*** Task data Section Begins ***

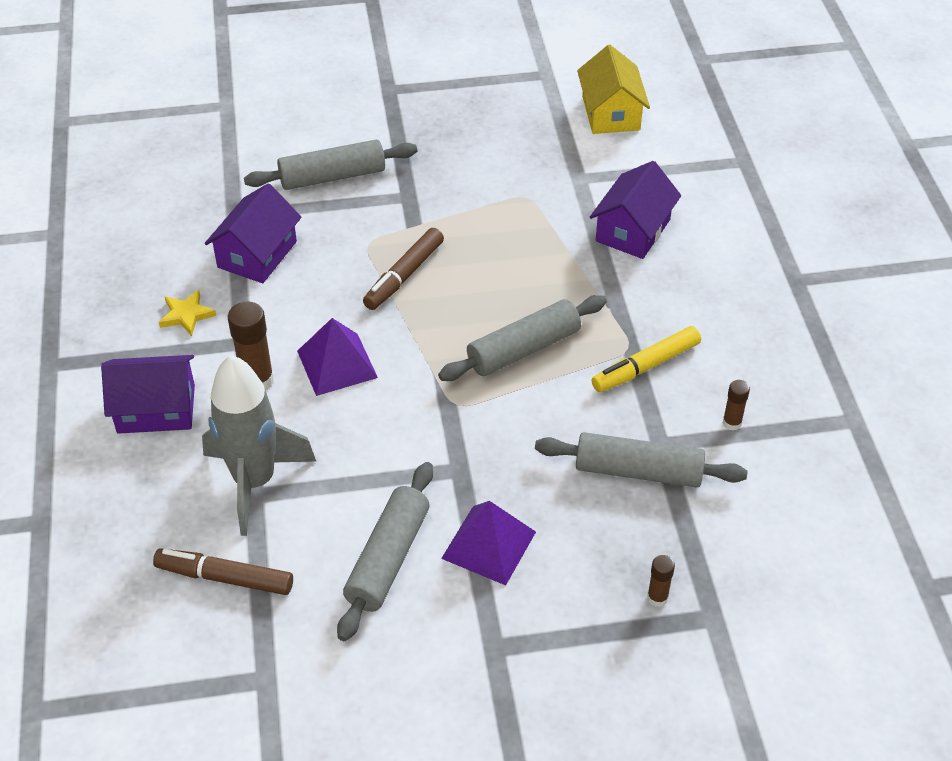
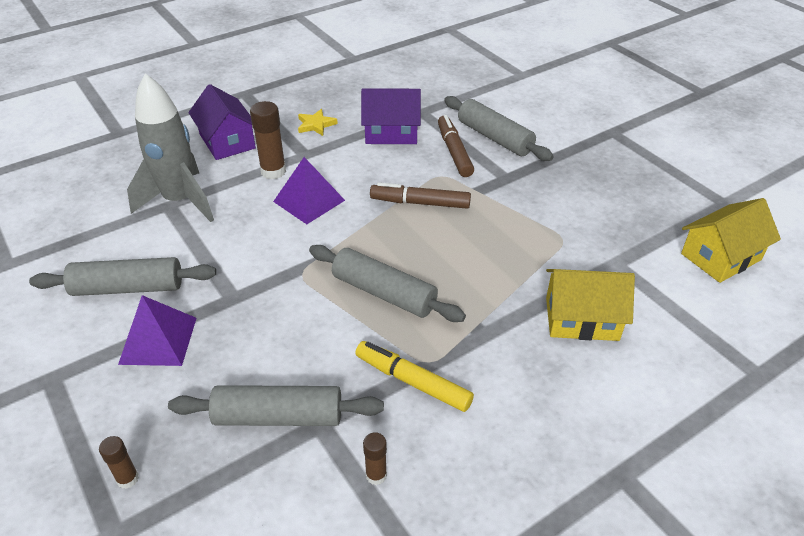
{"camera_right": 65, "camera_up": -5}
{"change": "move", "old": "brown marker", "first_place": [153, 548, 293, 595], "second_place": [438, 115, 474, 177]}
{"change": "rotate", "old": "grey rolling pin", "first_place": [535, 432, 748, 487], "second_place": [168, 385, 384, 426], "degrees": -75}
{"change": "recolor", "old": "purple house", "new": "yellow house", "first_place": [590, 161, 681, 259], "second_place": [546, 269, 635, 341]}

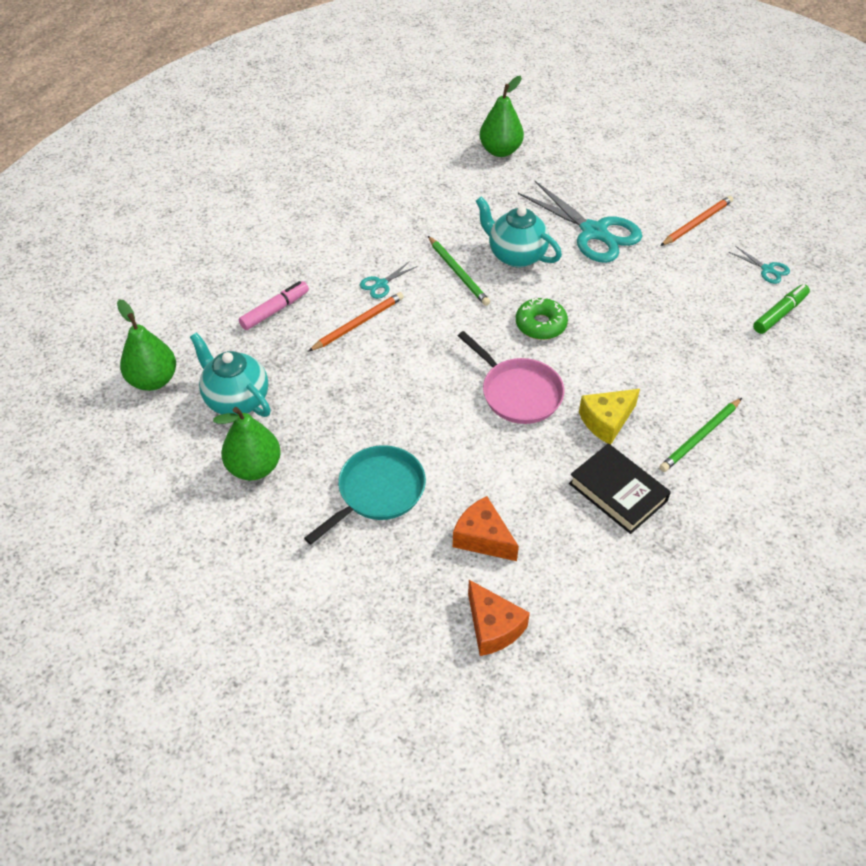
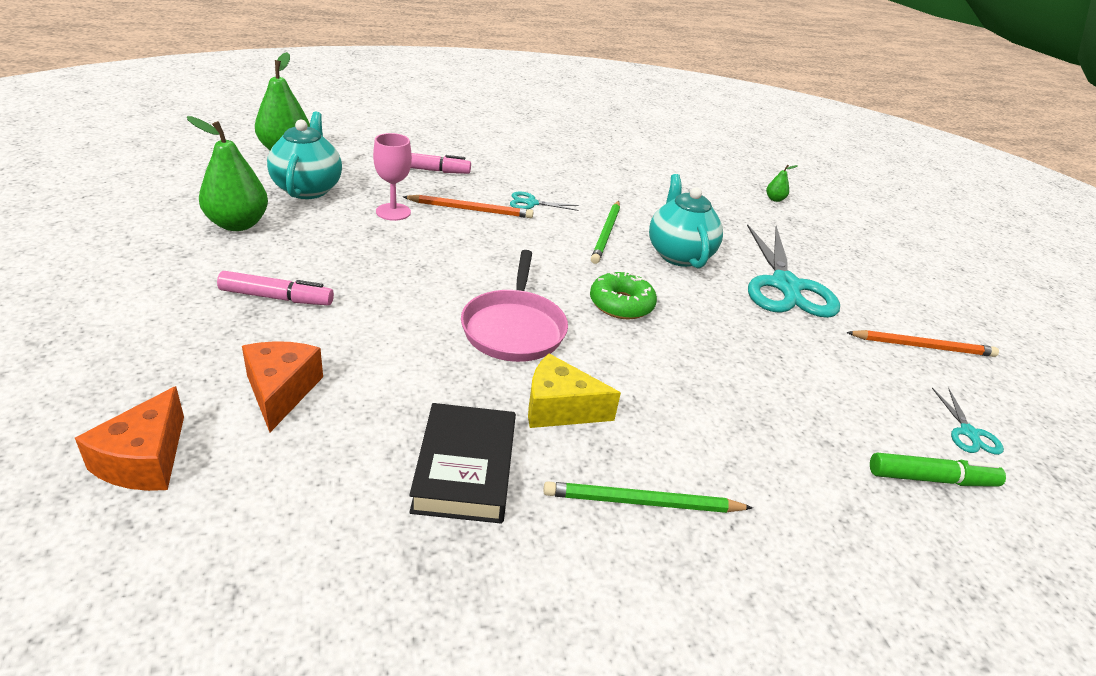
{"camera_right": 40, "camera_up": -15}
{"change": "replace", "old": "turquoise pan", "new": "pink marker", "first_place": [304, 445, 426, 545], "second_place": [217, 271, 334, 305]}
{"change": "resize", "old": "green pear", "first_place": [480, 76, 524, 157], "second_place": [766, 165, 798, 202], "factor": 0.45}
{"change": "insert", "new": "pink goblet", "second_place": [373, 133, 412, 221]}

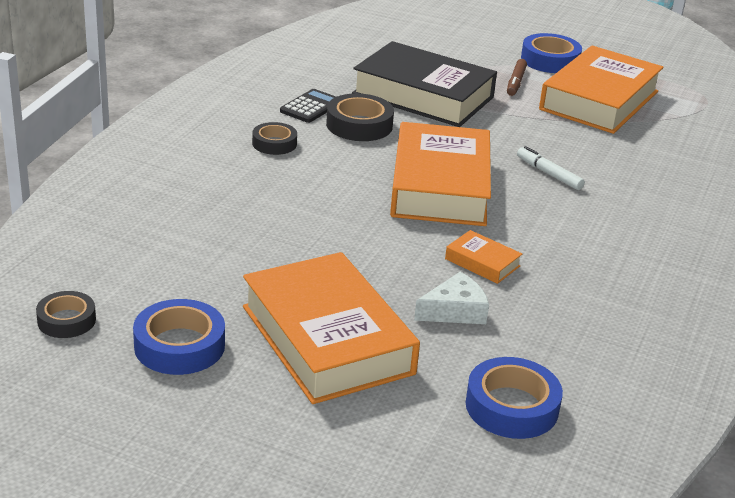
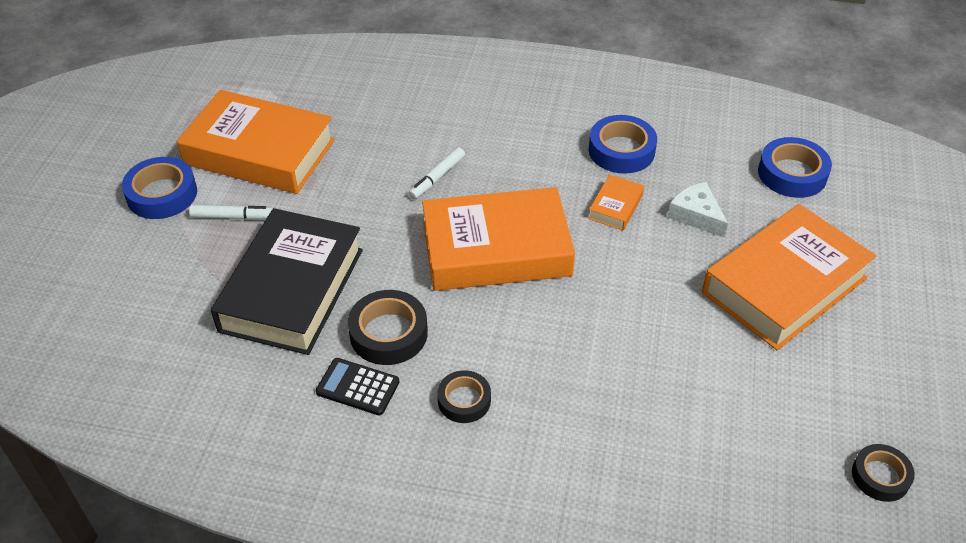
{"camera_right": -100, "camera_up": 15}
{"change": "move", "old": "blue tape", "first_place": [133, 299, 225, 375], "second_place": [589, 115, 657, 174]}
{"change": "recolor", "old": "brown marker", "new": "white marker", "first_place": [507, 59, 527, 96], "second_place": [189, 205, 272, 220]}

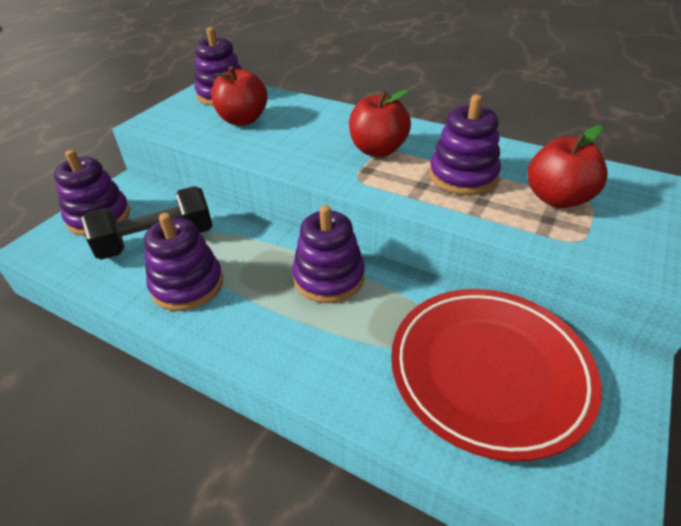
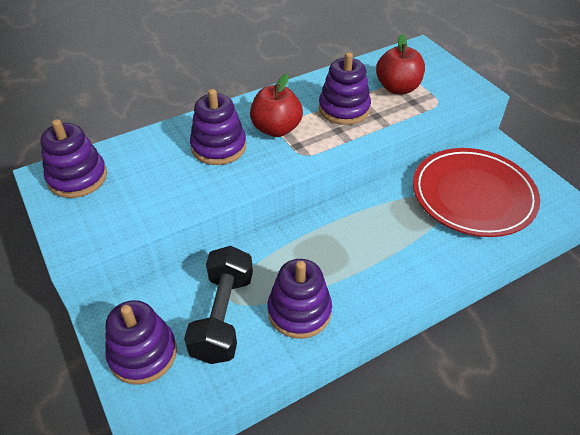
{"camera_right": -60, "camera_up": 5}
{"change": "delete", "old": "red apple", "first_place": [211, 66, 268, 126]}
{"change": "move", "old": "purple stacking toy", "first_place": [292, 205, 365, 303], "second_place": [190, 89, 246, 165]}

*** Task data Section Ends ***

• Problem details:
Output the records above unchanged, minus their pictures.

• Solution to the exercise:
{"camera_right": 65, "camera_up": -5}
{"change": "move", "old": "brown marker", "first_place": [153, 548, 293, 595], "second_place": [438, 115, 474, 177]}
{"change": "rotate", "old": "grey rolling pin", "first_place": [535, 432, 748, 487], "second_place": [168, 385, 384, 426], "degrees": -75}
{"change": "recolor", "old": "purple house", "new": "yellow house", "first_place": [590, 161, 681, 259], "second_place": [546, 269, 635, 341]}

{"camera_right": 40, "camera_up": -15}
{"change": "replace", "old": "turquoise pan", "new": "pink marker", "first_place": [304, 445, 426, 545], "second_place": [217, 271, 334, 305]}
{"change": "resize", "old": "green pear", "first_place": [480, 76, 524, 157], "second_place": [766, 165, 798, 202], "factor": 0.45}
{"change": "insert", "new": "pink goblet", "second_place": [373, 133, 412, 221]}

{"camera_right": -100, "camera_up": 15}
{"change": "move", "old": "blue tape", "first_place": [133, 299, 225, 375], "second_place": [589, 115, 657, 174]}
{"change": "recolor", "old": "brown marker", "new": "white marker", "first_place": [507, 59, 527, 96], "second_place": [189, 205, 272, 220]}

{"camera_right": -60, "camera_up": 5}
{"change": "delete", "old": "red apple", "first_place": [211, 66, 268, 126]}
{"change": "move", "old": "purple stacking toy", "first_place": [292, 205, 365, 303], "second_place": [190, 89, 246, 165]}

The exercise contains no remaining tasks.